▸ **Your objective**: What you output must match, exactly, the lines from the start of the records to the line containing "65 406 103>", both ends kept and pictures excluded.

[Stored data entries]
***

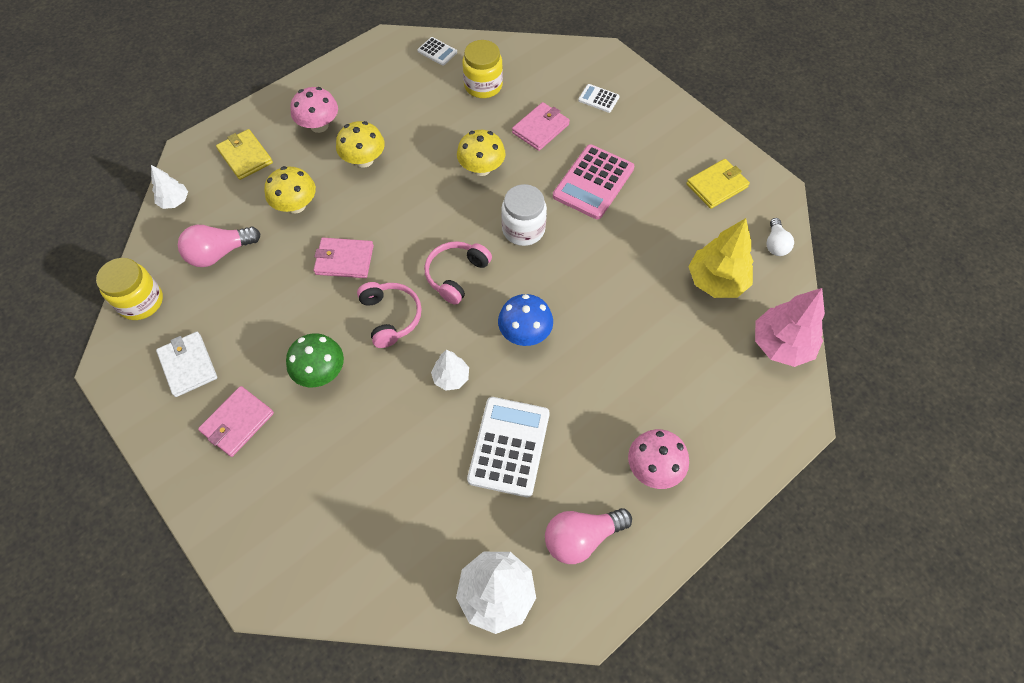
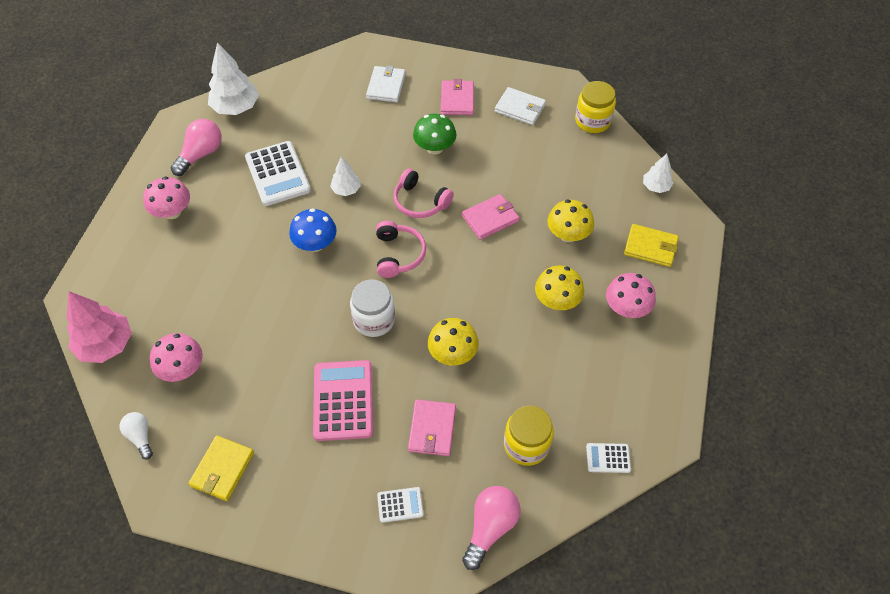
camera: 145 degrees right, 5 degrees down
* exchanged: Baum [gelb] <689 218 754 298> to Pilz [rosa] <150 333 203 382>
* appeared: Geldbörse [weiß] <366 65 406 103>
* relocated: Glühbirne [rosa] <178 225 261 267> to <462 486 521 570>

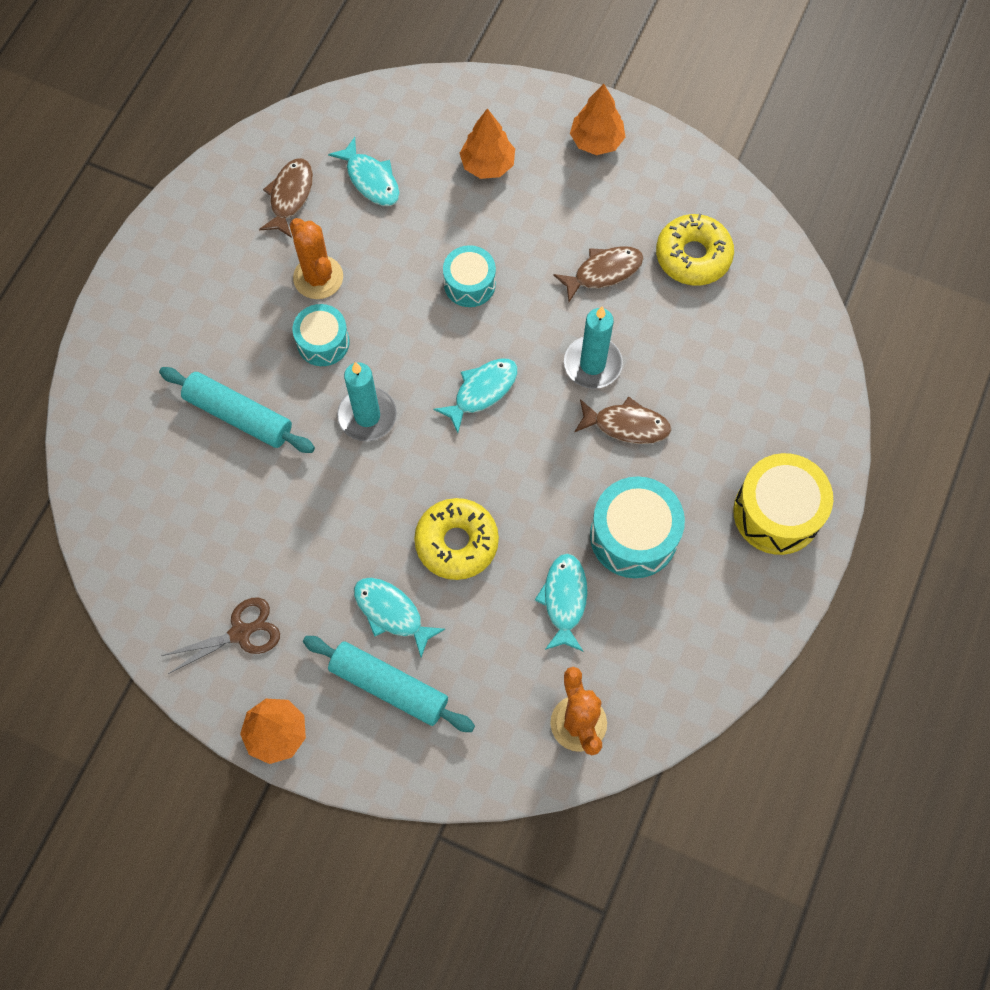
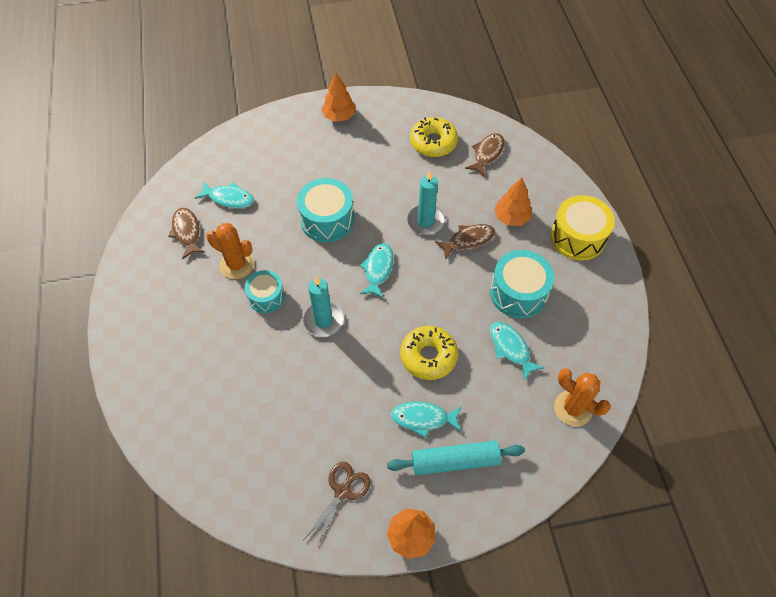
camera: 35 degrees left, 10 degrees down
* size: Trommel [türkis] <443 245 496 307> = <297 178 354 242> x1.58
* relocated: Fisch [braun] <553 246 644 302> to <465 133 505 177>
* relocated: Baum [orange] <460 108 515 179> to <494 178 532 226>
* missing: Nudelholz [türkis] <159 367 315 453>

***

▸ **Task result**:
camera: 145 degrees right, 5 degrees down
* exchanged: Baum [gelb] <689 218 754 298> to Pilz [rosa] <150 333 203 382>
* appeared: Geldbörse [weiß] <366 65 406 103>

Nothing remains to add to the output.